__Dataset excerpts__.
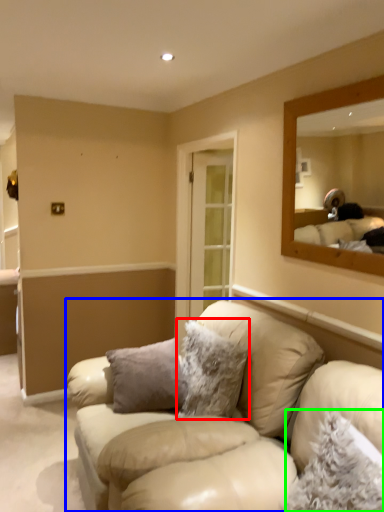
Question: Based on their relative distances, which object is farther from pillow (highlighted by a red box)? Choose from studio couch (highlighted by a blue box) and pillow (highlighted by a green box).

Choices:
 (A) studio couch
 (B) pillow

Answer: (B)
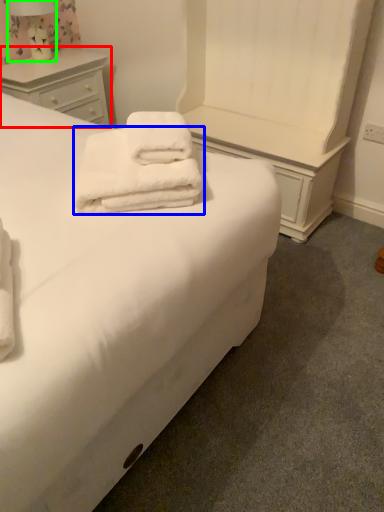
Question: Which is nearer to the chest of drawers (highlighted by a red box)? towel (highlighted by a blue box) or bedside lamp (highlighted by a green box).

Choices:
 (A) towel
 (B) bedside lamp

Answer: (B)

__Exercise details__.
Copy out the data above word for word, with both parts in full, and leave out the pictures.

__Reply to the exercise__.
Question: Based on their relative distances, which object is farther from pillow (highlighted by a red box)? Choose from studio couch (highlighted by a blue box) and pillow (highlighted by a green box).

Choices:
 (A) studio couch
 (B) pillow

Answer: (B)
Question: Which is nearer to the chest of drawers (highlighted by a red box)? towel (highlighted by a blue box) or bedside lamp (highlighted by a green box).

Choices:
 (A) towel
 (B) bedside lamp

Answer: (B)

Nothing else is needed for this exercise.